_WHAT THE TASK ASKS_: Please keep pictures out and return the lines below exactly, from the one holding "BUZZER2 pin IO: GP18 -> GP11" through the last, both included.

TASK INPUT section start

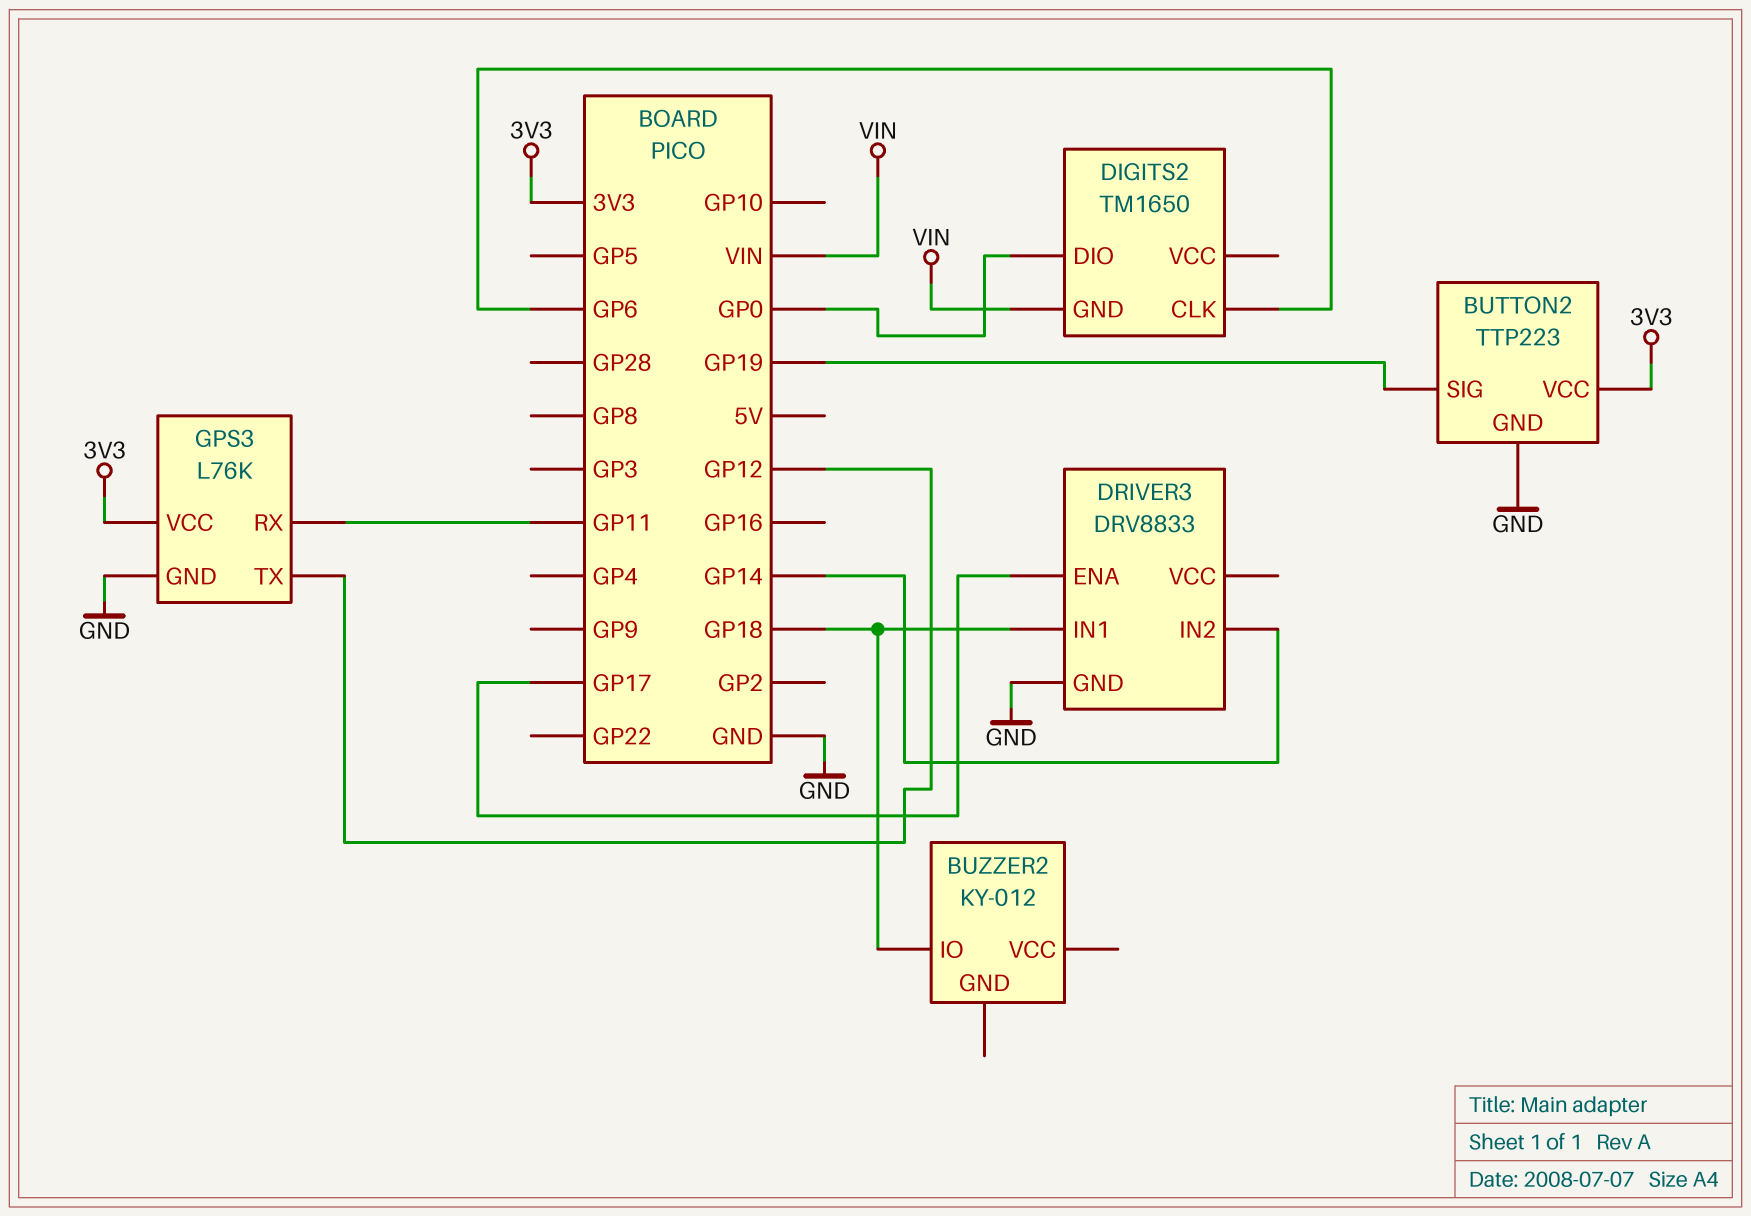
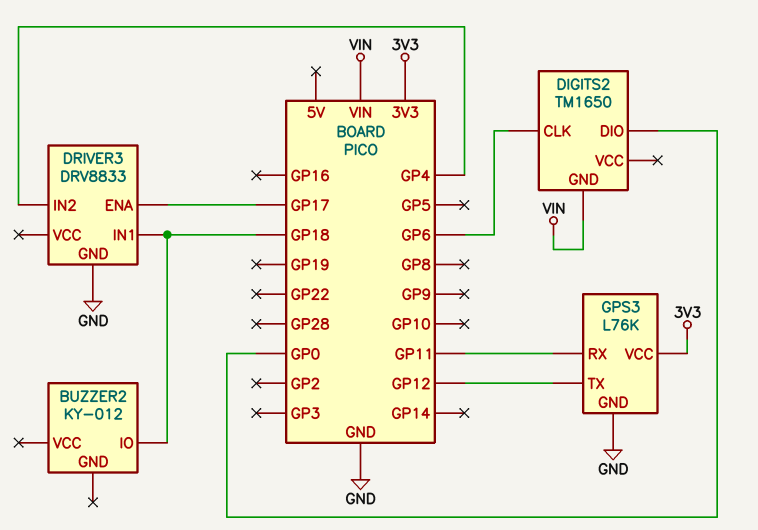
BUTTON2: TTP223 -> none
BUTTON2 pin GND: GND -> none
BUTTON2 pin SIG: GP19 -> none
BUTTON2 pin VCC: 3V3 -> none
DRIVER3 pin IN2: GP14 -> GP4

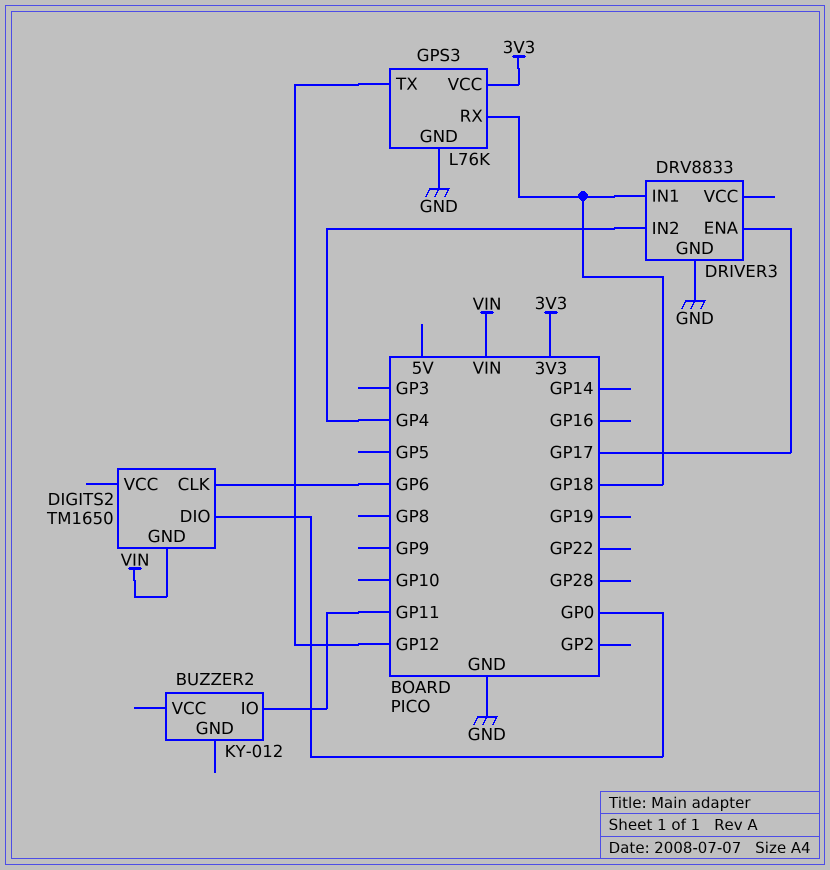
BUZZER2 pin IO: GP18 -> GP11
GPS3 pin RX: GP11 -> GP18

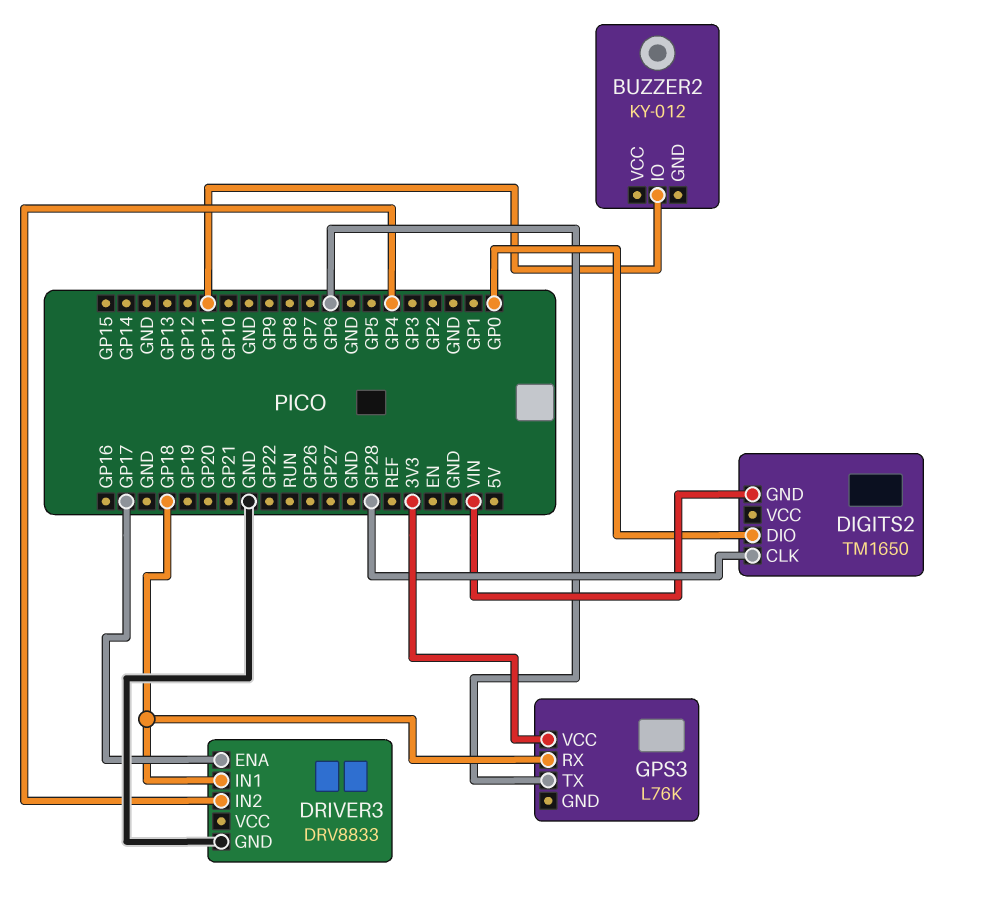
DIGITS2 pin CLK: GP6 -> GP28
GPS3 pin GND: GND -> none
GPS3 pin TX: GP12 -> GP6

TASK INPUT section end

_ANSWER AREA_:
BUZZER2 pin IO: GP18 -> GP11
GPS3 pin RX: GP11 -> GP18

DIGITS2 pin CLK: GP6 -> GP28
GPS3 pin GND: GND -> none
GPS3 pin TX: GP12 -> GP6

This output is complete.